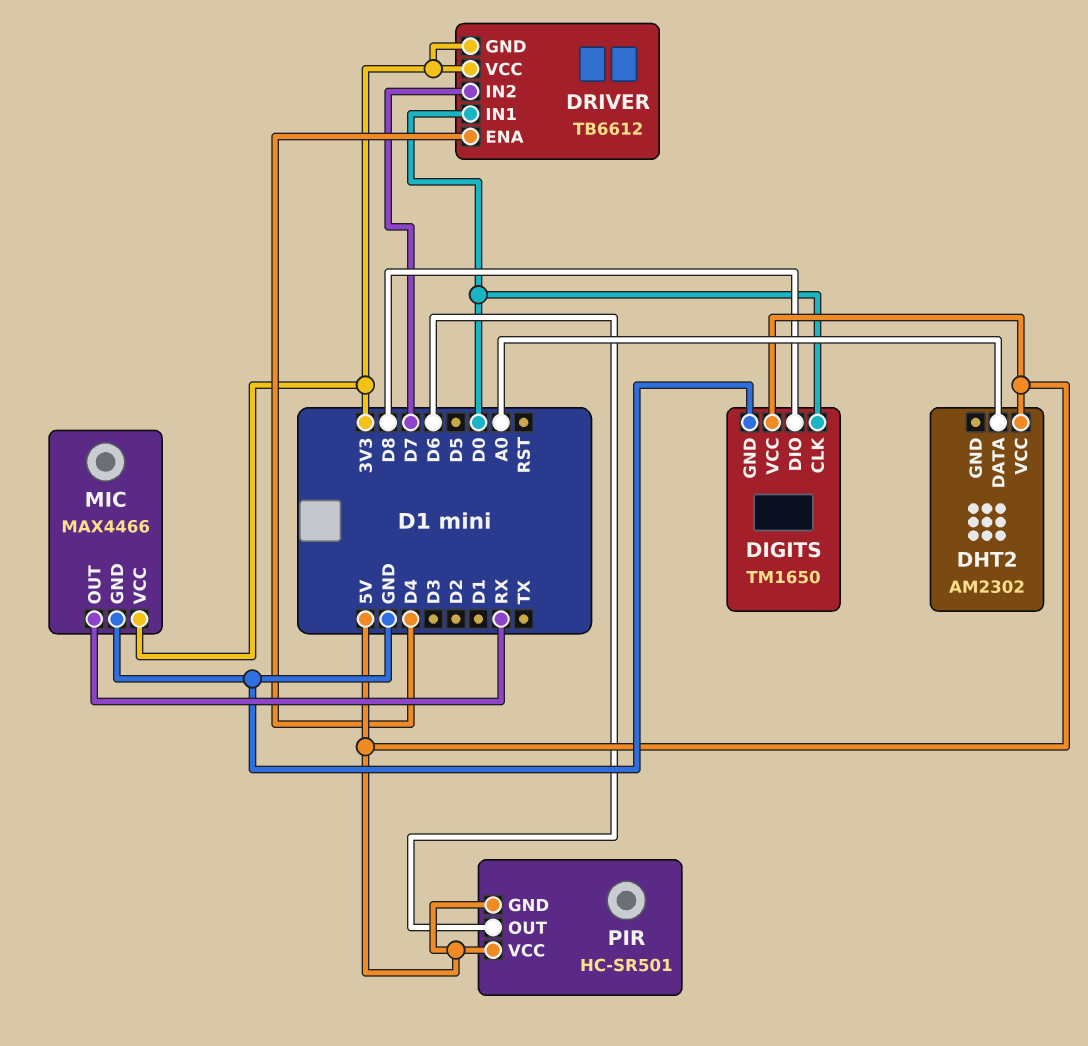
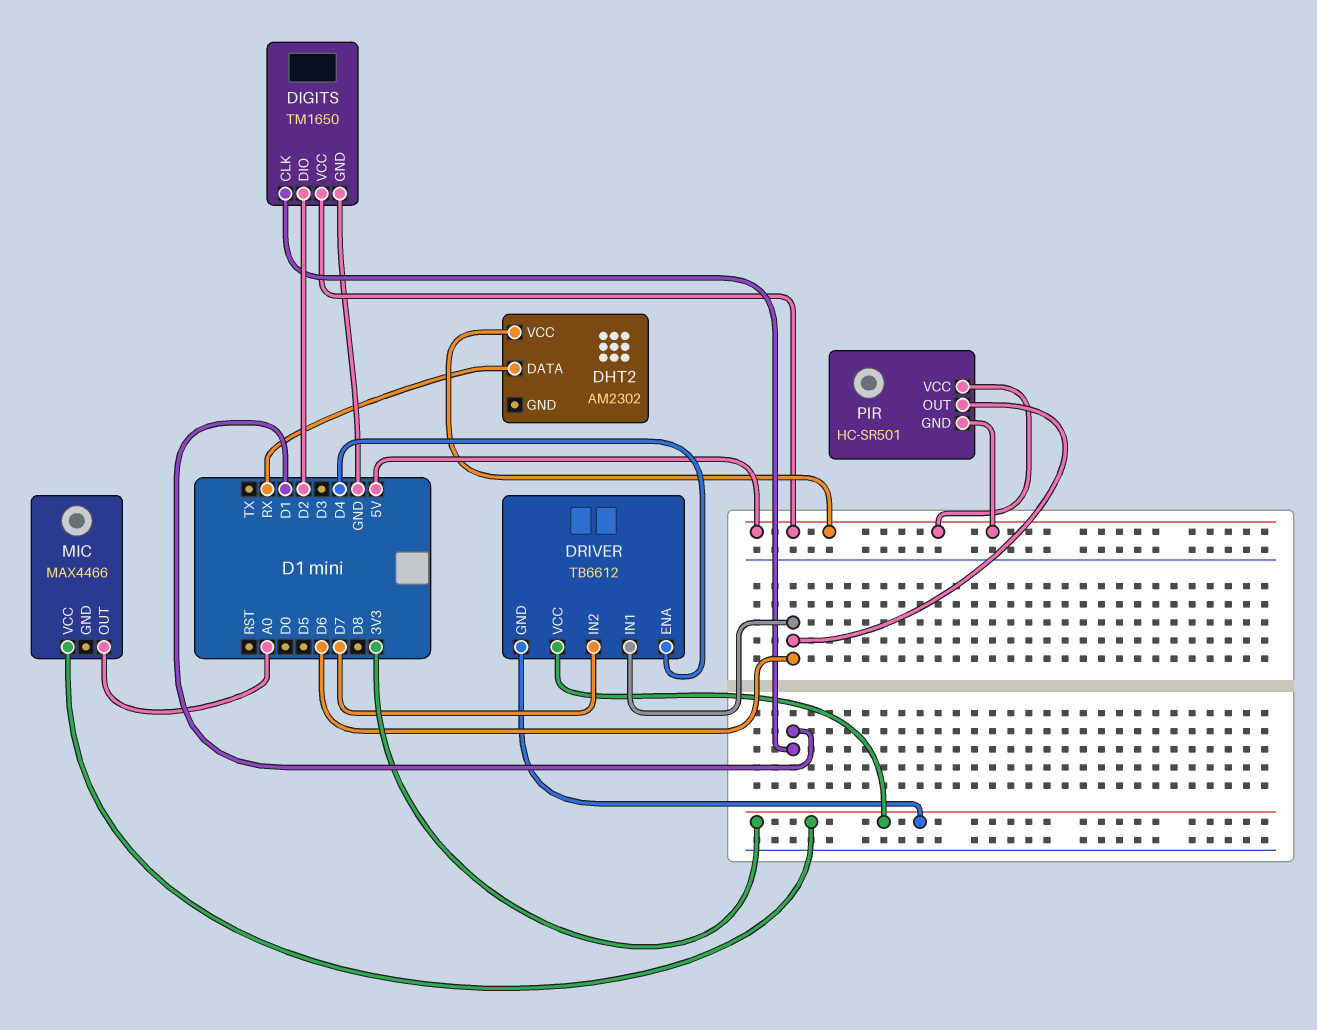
DHT2 pin DATA: A0 -> RX
DIGITS pin CLK: D0 -> D1
DIGITS pin DIO: D8 -> D2
DRIVER pin IN1: D0 -> D6
MIC pin GND: GND -> none
MIC pin OUT: RX -> A0

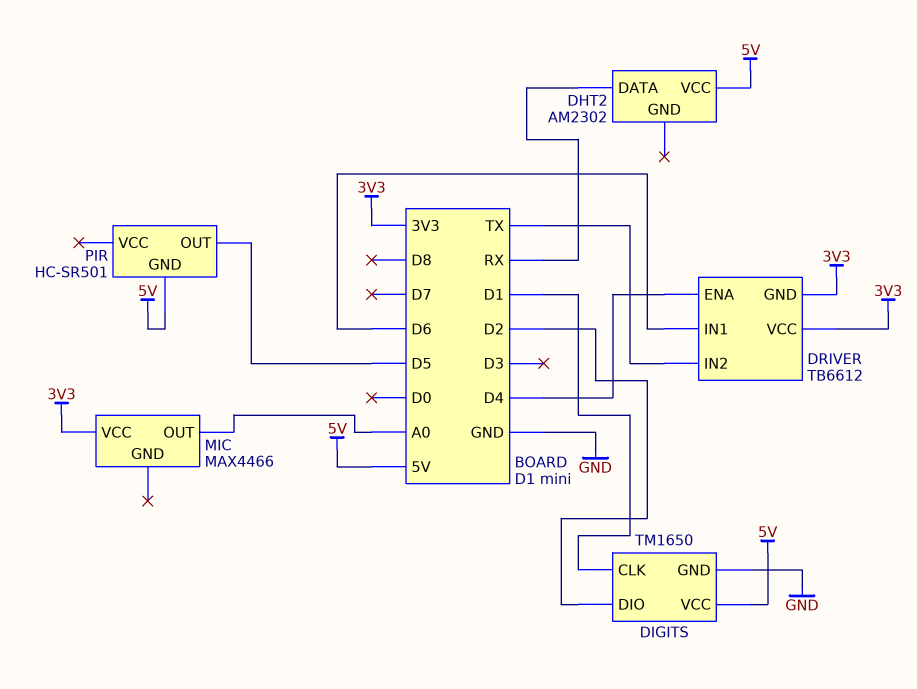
DRIVER pin IN2: D7 -> TX
PIR pin OUT: D6 -> D5
PIR pin VCC: 5V -> none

::::::::

▶ _EXERCISE REQUIREMENTS_:
Every line containing the string "none" is required; copy each such line from the data.

▶ _PROBLEM SOLUTION_:
MIC pin GND: GND -> none
PIR pin VCC: 5V -> none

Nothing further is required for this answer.